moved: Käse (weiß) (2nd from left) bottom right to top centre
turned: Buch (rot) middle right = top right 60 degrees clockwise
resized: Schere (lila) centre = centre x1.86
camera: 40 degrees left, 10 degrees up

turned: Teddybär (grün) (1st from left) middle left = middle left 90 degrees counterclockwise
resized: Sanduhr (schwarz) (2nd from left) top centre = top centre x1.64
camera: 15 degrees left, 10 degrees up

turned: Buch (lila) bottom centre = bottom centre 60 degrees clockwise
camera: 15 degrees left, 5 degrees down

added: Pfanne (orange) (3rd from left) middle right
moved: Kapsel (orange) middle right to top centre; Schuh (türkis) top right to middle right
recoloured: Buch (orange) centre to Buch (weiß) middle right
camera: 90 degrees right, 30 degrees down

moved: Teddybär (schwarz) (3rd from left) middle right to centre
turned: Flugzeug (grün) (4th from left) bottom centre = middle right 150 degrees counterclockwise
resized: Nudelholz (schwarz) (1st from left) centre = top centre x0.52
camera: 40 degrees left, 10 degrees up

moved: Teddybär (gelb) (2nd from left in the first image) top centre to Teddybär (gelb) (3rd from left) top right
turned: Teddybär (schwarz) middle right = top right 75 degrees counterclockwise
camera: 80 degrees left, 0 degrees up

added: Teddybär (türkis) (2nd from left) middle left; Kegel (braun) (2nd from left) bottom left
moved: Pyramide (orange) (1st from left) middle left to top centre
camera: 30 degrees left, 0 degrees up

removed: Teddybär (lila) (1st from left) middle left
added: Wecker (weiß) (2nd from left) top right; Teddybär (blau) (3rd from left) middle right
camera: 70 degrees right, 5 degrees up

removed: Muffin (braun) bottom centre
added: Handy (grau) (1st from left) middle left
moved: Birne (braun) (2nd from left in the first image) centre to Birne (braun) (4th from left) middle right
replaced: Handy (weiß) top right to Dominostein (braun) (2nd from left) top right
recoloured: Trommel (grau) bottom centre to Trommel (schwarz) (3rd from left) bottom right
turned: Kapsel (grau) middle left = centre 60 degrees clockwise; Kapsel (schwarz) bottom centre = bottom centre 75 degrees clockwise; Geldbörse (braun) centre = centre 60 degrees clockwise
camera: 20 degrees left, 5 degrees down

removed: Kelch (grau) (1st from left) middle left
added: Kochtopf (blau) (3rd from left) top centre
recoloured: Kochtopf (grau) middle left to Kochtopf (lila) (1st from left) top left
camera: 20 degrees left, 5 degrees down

···

Would you please copy the material above exactly, with nothing left out?

● Answer space:
moved: Käse (weiß) (2nd from left) bottom right to top centre
turned: Buch (rot) middle right = top right 60 degrees clockwise
resized: Schere (lila) centre = centre x1.86
camera: 40 degrees left, 10 degrees up

turned: Teddybär (grün) (1st from left) middle left = middle left 90 degrees counterclockwise
resized: Sanduhr (schwarz) (2nd from left) top centre = top centre x1.64
camera: 15 degrees left, 10 degrees up

turned: Buch (lila) bottom centre = bottom centre 60 degrees clockwise
camera: 15 degrees left, 5 degrees down

added: Pfanne (orange) (3rd from left) middle right
moved: Kapsel (orange) middle right to top centre; Schuh (türkis) top right to middle right
recoloured: Buch (orange) centre to Buch (weiß) middle right
camera: 90 degrees right, 30 degrees down

moved: Teddybär (schwarz) (3rd from left) middle right to centre
turned: Flugzeug (grün) (4th from left) bottom centre = middle right 150 degrees counterclockwise
resized: Nudelholz (schwarz) (1st from left) centre = top centre x0.52
camera: 40 degrees left, 10 degrees up

moved: Teddybär (gelb) (2nd from left in the first image) top centre to Teddybär (gelb) (3rd from left) top right
turned: Teddybär (schwarz) middle right = top right 75 degrees counterclockwise
camera: 80 degrees left, 0 degrees up

added: Teddybär (türkis) (2nd from left) middle left; Kegel (braun) (2nd from left) bottom left
moved: Pyramide (orange) (1st from left) middle left to top centre
camera: 30 degrees left, 0 degrees up

removed: Teddybär (lila) (1st from left) middle left
added: Wecker (weiß) (2nd from left) top right; Teddybär (blau) (3rd from left) middle right
camera: 70 degrees right, 5 degrees up

removed: Muffin (braun) bottom centre
added: Handy (grau) (1st from left) middle left
moved: Birne (braun) (2nd from left in the first image) centre to Birne (braun) (4th from left) middle right
replaced: Handy (weiß) top right to Dominostein (braun) (2nd from left) top right
recoloured: Trommel (grau) bottom centre to Trommel (schwarz) (3rd from left) bottom right
turned: Kapsel (grau) middle left = centre 60 degrees clockwise; Kapsel (schwarz) bottom centre = bottom centre 75 degrees clockwise; Geldbörse (braun) centre = centre 60 degrees clockwise
camera: 20 degrees left, 5 degrees down

removed: Kelch (grau) (1st from left) middle left
added: Kochtopf (blau) (3rd from left) top centre
recoloured: Kochtopf (grau) middle left to Kochtopf (lila) (1st from left) top left
camera: 20 degrees left, 5 degrees down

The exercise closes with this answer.